BEGIN Extracted material
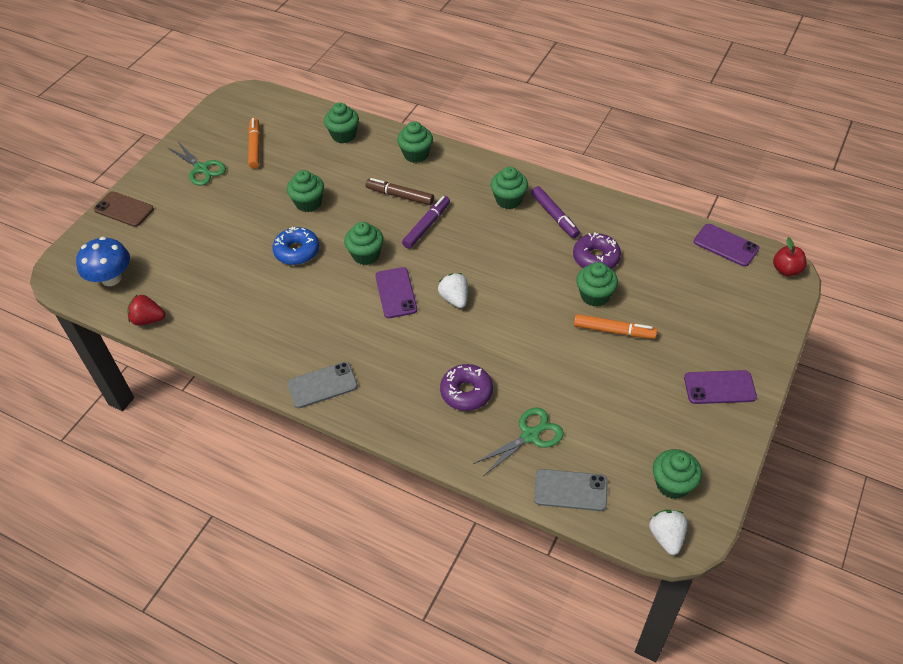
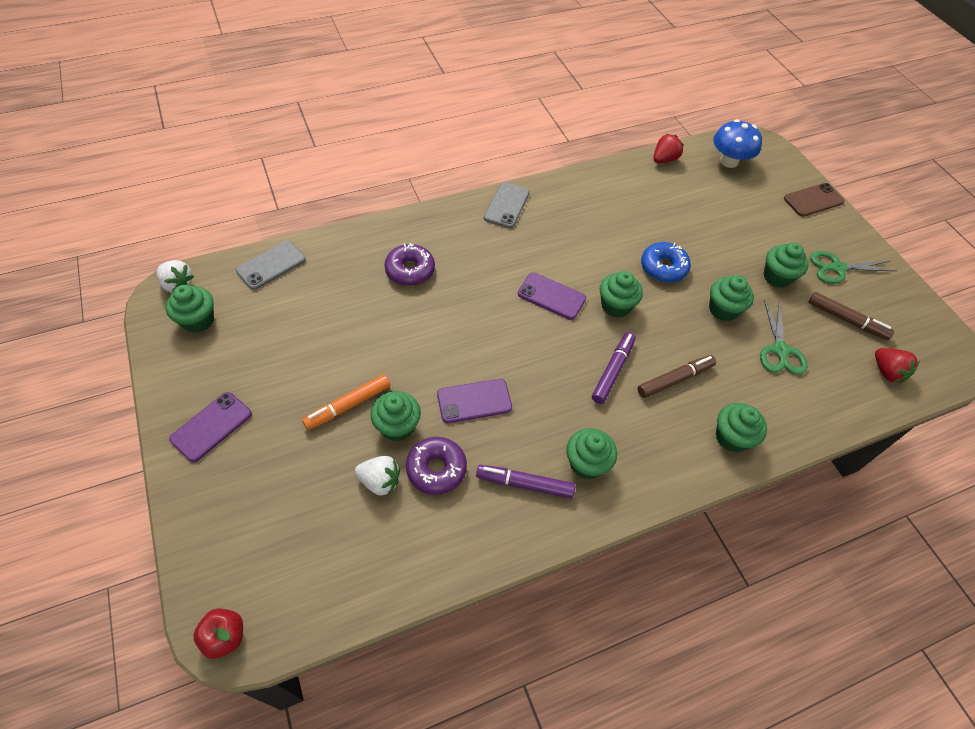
camera: 125 degrees right, 5 degrees up
(255, 147) = (846, 320): orange marker -> brown marker
(287, 116) = (887, 372): none -> red strawberry
(343, 135) = (816, 398): green cupcake -> green cupcake (777, 277)
(427, 226) = (612, 371): purple marker -> purple marker turned 135 degrees counterclockwise
(454, 299) = (504, 327): white strawberry -> white strawberry (380, 481)
(531, 435) = (333, 277): green scissors -> green scissors (780, 351)
(726, 245) = (319, 611): purple phone -> purple phone (474, 401)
END Extracted material
* [Task directions] Beginning at the line that contains "(531, 435) = (333, 277): green", transcribe every line through the end of the material exactly, leaving out all earlier lines.

* [Exercise output]
(531, 435) = (333, 277): green scissors -> green scissors (780, 351)
(726, 245) = (319, 611): purple phone -> purple phone (474, 401)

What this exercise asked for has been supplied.